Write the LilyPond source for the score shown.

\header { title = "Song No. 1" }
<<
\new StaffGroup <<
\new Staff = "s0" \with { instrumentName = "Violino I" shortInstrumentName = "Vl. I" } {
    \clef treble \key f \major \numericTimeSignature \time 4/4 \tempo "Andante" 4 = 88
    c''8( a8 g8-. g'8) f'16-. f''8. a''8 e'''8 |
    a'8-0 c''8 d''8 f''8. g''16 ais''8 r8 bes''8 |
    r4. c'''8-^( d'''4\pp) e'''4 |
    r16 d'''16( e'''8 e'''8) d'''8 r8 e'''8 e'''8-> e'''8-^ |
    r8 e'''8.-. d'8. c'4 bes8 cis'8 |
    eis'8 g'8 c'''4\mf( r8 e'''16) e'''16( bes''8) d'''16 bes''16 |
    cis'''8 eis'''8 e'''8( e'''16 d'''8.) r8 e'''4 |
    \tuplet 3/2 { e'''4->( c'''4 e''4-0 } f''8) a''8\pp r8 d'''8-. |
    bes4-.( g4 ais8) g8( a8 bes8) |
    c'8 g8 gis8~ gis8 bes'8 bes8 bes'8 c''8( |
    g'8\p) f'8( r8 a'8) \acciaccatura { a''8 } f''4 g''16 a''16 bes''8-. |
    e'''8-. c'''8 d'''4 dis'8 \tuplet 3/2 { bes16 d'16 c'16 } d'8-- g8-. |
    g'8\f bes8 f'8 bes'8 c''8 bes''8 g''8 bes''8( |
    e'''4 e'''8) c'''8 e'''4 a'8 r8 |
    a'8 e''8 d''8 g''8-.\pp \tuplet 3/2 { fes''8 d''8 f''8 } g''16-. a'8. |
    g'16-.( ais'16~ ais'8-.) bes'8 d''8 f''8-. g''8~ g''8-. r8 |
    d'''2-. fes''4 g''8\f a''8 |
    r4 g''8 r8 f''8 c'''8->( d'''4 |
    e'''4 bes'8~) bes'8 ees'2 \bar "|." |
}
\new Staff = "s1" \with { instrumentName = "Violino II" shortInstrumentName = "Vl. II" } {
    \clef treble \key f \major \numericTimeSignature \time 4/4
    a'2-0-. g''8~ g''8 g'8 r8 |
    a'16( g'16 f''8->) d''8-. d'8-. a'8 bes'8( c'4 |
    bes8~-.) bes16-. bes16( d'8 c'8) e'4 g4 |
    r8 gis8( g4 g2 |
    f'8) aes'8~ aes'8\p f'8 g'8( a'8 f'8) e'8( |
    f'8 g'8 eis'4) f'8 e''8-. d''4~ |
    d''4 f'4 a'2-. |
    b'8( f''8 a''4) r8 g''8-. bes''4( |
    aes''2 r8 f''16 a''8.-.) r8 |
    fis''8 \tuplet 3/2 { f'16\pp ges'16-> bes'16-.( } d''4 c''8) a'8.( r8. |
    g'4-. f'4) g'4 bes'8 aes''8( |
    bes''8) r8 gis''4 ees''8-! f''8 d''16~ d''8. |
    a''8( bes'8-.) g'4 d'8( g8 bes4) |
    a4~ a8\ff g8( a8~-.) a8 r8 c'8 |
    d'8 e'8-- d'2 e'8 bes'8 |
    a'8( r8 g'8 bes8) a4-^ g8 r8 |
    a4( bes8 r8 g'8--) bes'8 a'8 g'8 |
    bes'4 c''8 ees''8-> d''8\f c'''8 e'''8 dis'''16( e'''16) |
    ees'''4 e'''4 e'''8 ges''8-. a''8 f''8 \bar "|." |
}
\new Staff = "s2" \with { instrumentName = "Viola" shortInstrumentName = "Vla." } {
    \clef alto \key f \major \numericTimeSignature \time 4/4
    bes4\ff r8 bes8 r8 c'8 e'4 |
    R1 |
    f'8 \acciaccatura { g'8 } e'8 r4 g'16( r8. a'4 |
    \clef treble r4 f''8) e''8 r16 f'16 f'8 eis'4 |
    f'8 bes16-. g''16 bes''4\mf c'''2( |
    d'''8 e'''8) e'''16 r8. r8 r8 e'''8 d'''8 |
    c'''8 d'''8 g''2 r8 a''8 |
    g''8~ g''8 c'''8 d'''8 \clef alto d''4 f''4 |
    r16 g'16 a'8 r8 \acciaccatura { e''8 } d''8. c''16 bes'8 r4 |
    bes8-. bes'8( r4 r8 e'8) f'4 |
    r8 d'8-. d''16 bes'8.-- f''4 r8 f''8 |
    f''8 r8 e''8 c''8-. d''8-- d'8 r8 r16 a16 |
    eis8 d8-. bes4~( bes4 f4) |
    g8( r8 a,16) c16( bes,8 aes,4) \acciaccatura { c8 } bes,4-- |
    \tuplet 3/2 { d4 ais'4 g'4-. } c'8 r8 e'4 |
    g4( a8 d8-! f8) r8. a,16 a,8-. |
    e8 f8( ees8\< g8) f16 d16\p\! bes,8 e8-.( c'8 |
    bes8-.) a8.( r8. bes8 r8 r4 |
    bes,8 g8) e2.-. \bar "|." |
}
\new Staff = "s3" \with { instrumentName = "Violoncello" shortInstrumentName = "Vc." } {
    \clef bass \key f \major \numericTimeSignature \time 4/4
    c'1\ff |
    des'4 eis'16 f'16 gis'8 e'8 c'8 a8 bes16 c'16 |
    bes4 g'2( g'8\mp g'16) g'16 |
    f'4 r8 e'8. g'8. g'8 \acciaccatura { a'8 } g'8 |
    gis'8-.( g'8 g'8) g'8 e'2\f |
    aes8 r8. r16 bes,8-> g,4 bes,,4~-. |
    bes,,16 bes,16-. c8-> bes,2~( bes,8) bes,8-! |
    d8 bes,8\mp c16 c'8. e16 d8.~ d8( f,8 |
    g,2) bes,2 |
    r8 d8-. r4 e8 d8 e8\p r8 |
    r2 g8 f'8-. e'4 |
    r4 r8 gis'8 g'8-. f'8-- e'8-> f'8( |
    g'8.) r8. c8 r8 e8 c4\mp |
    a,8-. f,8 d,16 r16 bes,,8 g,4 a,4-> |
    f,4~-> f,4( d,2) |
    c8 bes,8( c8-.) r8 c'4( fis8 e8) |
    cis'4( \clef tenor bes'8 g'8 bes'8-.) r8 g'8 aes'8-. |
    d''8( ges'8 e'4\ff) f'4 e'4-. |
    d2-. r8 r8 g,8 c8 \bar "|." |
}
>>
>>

━━━━━━━━━━

Pull out every line of the data above that contains the string "treble", matching case exactly.

**SOLUTION:**
    \clef treble \key f \major \numericTimeSignature \time 4/4 \tempo "Andante" 4 = 88
    \clef treble \key f \major \numericTimeSignature \time 4/4
    \clef treble r4 f''8) e''8 r16 f'16 f'8 eis'4 |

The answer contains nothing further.